■ **Item position entries**:
━━━━
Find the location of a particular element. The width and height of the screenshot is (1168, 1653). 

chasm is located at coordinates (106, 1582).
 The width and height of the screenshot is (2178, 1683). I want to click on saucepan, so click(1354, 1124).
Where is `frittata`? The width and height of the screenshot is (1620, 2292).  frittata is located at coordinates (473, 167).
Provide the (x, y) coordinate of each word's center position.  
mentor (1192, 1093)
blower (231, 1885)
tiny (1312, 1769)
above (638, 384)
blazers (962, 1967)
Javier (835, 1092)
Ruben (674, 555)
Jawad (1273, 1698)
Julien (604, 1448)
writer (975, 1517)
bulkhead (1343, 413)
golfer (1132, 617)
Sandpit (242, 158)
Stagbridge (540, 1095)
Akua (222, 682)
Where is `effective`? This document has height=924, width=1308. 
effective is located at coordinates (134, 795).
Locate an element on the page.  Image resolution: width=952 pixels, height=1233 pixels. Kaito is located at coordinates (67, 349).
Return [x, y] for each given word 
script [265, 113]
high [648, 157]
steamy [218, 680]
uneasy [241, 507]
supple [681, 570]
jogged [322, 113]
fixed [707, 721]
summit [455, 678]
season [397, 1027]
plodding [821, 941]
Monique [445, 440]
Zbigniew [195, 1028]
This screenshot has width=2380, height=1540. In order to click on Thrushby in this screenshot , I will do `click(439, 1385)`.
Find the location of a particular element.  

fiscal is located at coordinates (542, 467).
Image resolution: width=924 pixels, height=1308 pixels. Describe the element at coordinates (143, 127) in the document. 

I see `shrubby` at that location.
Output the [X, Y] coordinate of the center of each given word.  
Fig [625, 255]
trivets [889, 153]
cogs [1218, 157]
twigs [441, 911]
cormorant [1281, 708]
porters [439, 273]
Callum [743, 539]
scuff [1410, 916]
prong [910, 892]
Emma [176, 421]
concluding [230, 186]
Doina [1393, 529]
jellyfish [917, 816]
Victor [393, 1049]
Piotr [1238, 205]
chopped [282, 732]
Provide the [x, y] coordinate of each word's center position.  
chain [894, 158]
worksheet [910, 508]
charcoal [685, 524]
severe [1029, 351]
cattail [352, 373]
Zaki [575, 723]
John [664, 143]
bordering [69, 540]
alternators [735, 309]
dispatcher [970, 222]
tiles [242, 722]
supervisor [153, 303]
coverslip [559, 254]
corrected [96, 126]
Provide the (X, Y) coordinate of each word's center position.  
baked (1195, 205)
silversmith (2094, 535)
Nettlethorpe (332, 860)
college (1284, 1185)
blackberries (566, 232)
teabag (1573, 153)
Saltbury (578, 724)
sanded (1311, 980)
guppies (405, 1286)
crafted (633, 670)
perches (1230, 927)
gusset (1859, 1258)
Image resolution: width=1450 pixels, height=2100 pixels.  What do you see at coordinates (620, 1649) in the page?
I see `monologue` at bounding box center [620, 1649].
━━━━
■ **Problem to solve**: In the records above, reproduce verbatim the lines from the line with "Image resolution: width=924" to the line with "Emma [176, 421]", including both of those lines.

■ **Response for this exercise**:
Image resolution: width=924 pixels, height=1308 pixels. Describe the element at coordinates (143, 127) in the document. 

I see `shrubby` at that location.
Output the [X, Y] coordinate of the center of each given word.  
Fig [625, 255]
trivets [889, 153]
cogs [1218, 157]
twigs [441, 911]
cormorant [1281, 708]
porters [439, 273]
Callum [743, 539]
scuff [1410, 916]
prong [910, 892]
Emma [176, 421]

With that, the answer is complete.